▶ **WHAT THIS TASK INVOLVES**
Extract the full listing verbatim and drop any pictures from your copy.

--------------------------------

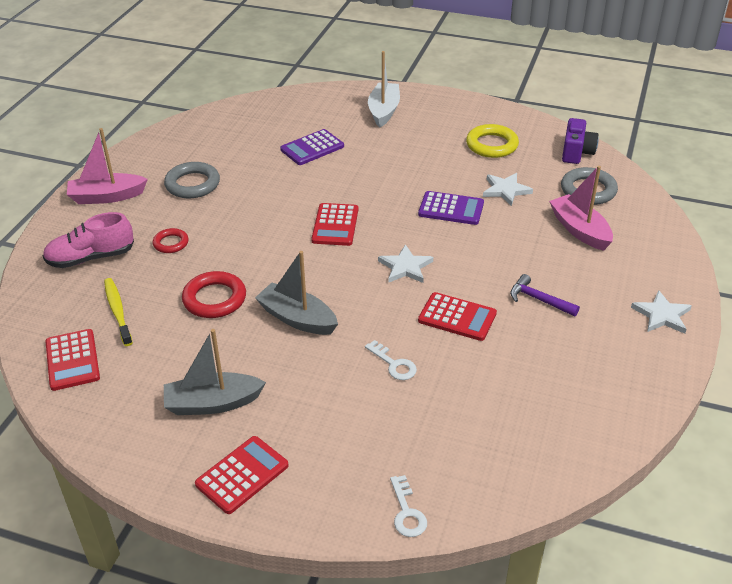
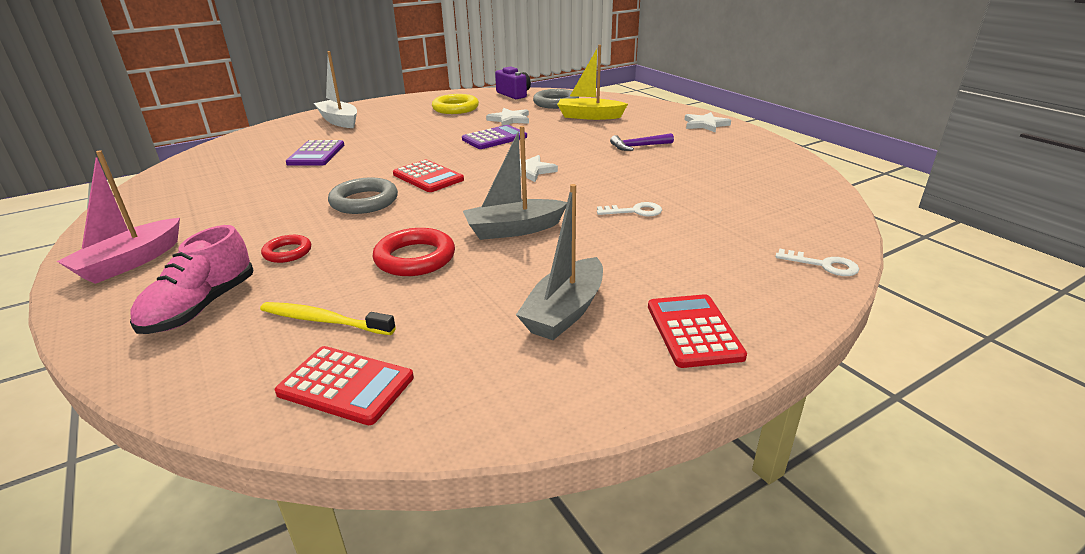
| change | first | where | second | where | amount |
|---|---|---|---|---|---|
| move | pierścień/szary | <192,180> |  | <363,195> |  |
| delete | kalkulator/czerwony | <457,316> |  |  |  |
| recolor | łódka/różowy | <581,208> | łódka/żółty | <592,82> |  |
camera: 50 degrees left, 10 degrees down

--------------------------------

▶ **EXERCISE OUTPUT**
| change | first | where | second | where | amount |
|---|---|---|---|---|---|
| move | pierścień/szary | <192,180> |  | <363,195> |  |
| delete | kalkulator/czerwony | <457,316> |  |  |  |
| recolor | łódka/różowy | <581,208> | łódka/żółty | <592,82> |  |
camera: 50 degrees left, 10 degrees down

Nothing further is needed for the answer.